→ YOUR INSTRUCTIONS
Using the listing below, say how many lines have the string "orange" in them, giving the number alone.

→ THE DATA

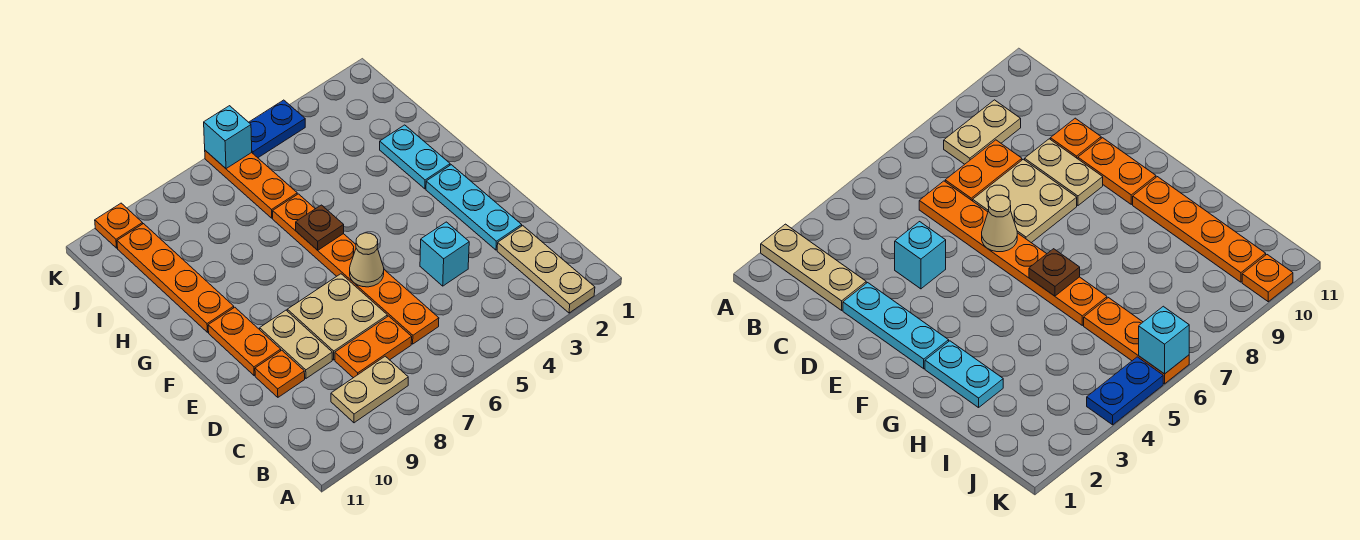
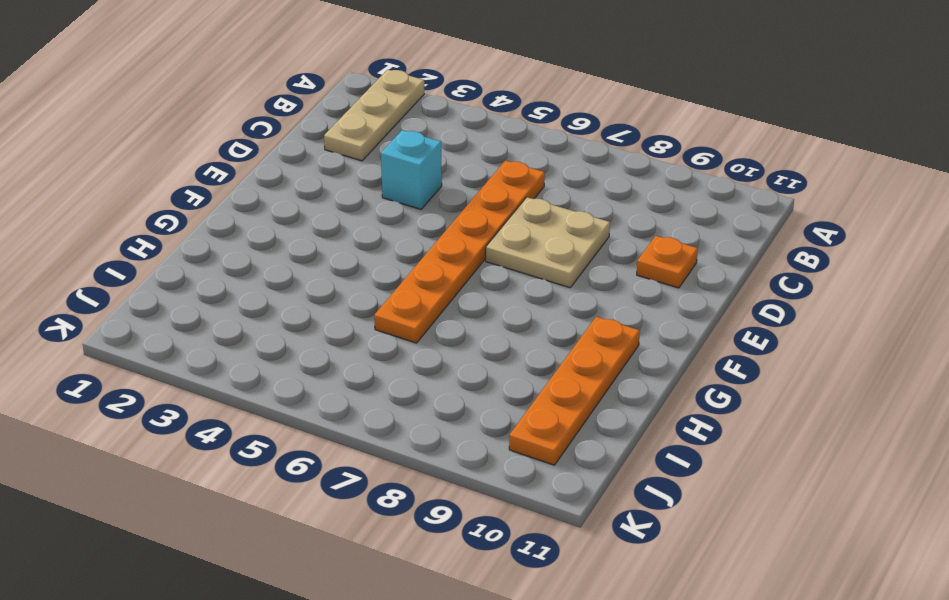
none -> tan plate B8:B9 level 1
none -> orange plate C7:C8 level 1
none -> cyan plate D2:F2 level 1

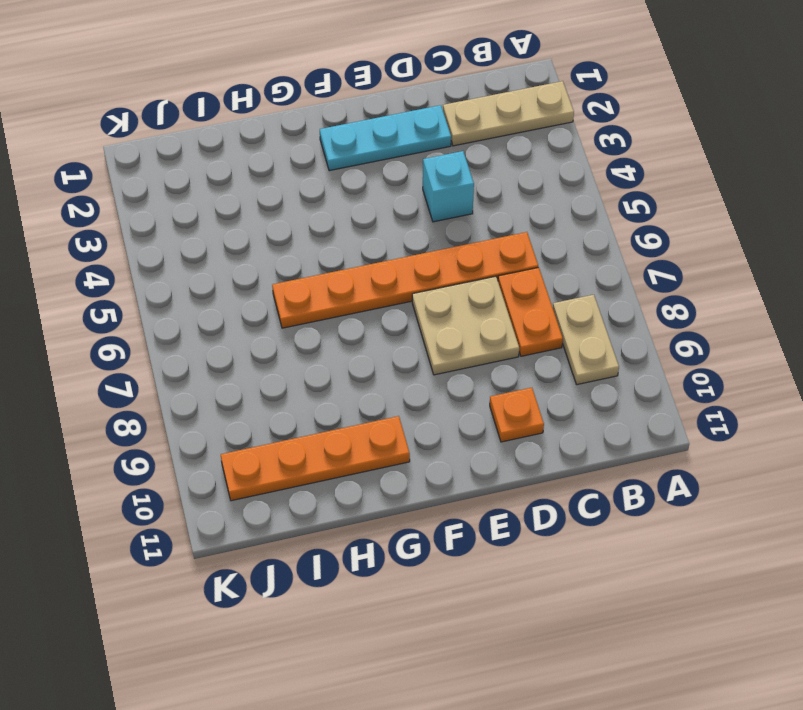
none -> tan plate D9:E9 level 1
none -> orange plate E10:F10 level 1
none -> cyan plate G2:H2 level 1

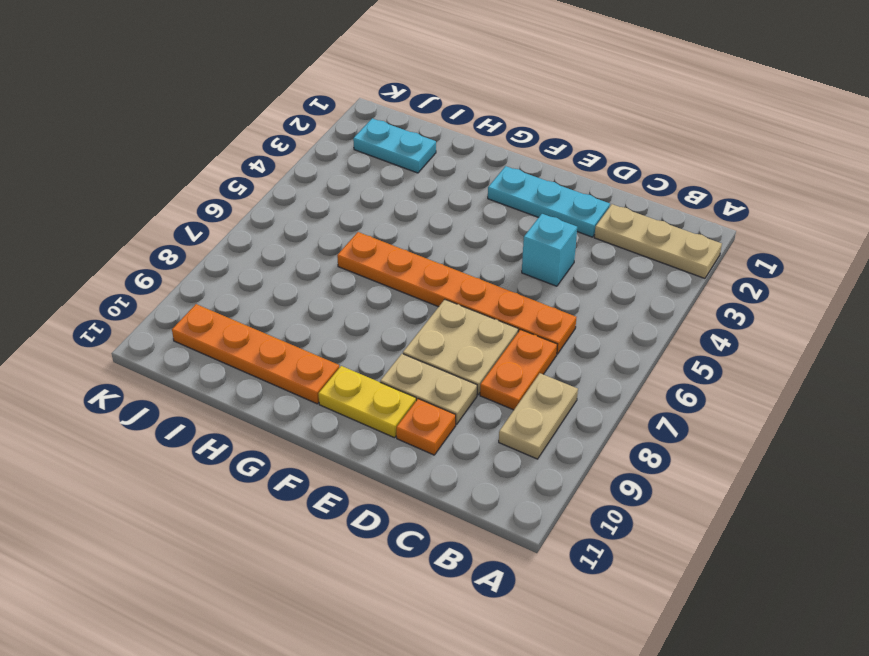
yellow plate E10:F10 level 1 -> orange plate E10:F10 level 1
cyan plate I2:J2 level 1 -> cyan plate G2:H2 level 1
none -> orange plate I6:K6 level 1
none -> blue plate K4:K5 level 1
none -> orange plate K10 level 1

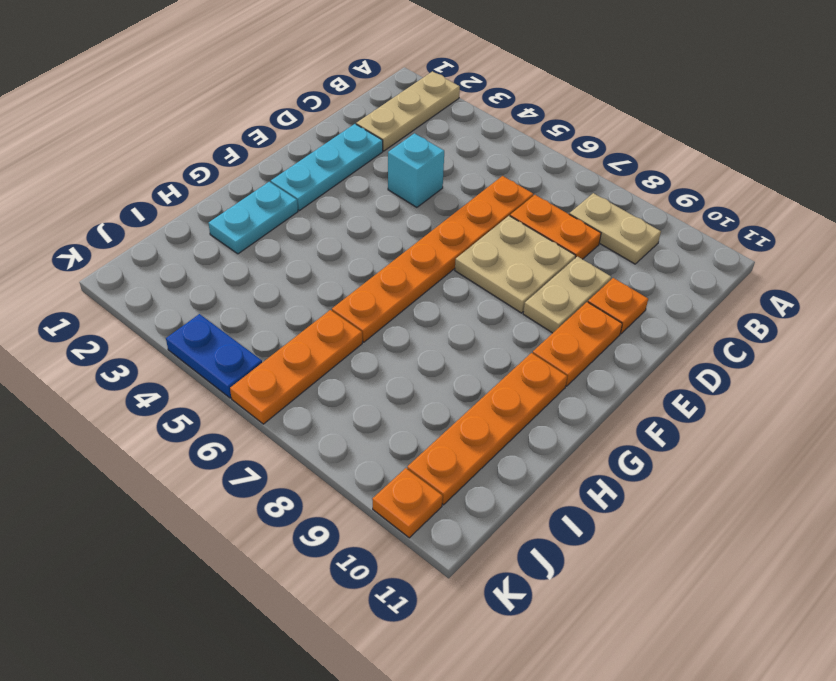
none -> tan cone E6 level 2
none -> brown plate G6 level 2
none -> cyan brick K6 level 2

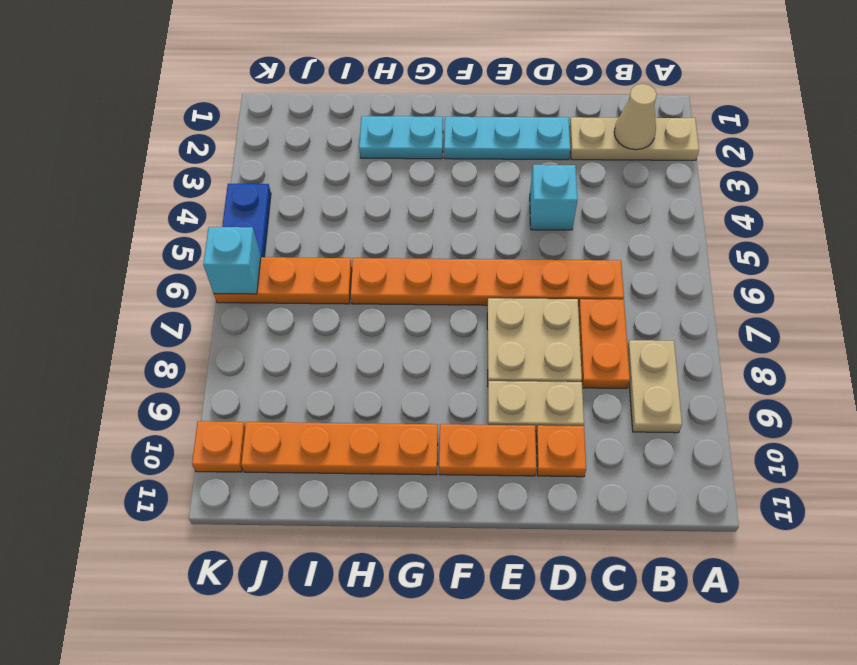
tan cone B2 level 2 -> tan cone E6 level 2
none -> brown plate G6 level 2

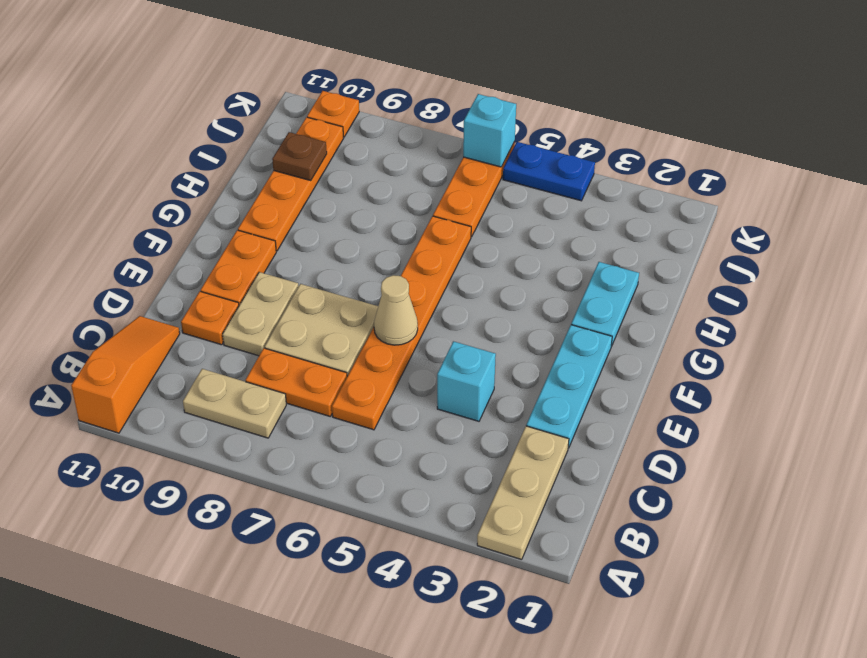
orange slope A11:C11 level 1 top A -> none
brown plate I10 level 2 -> brown plate G6 level 2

→ SOLUTION FOR THIS PROBLEM
6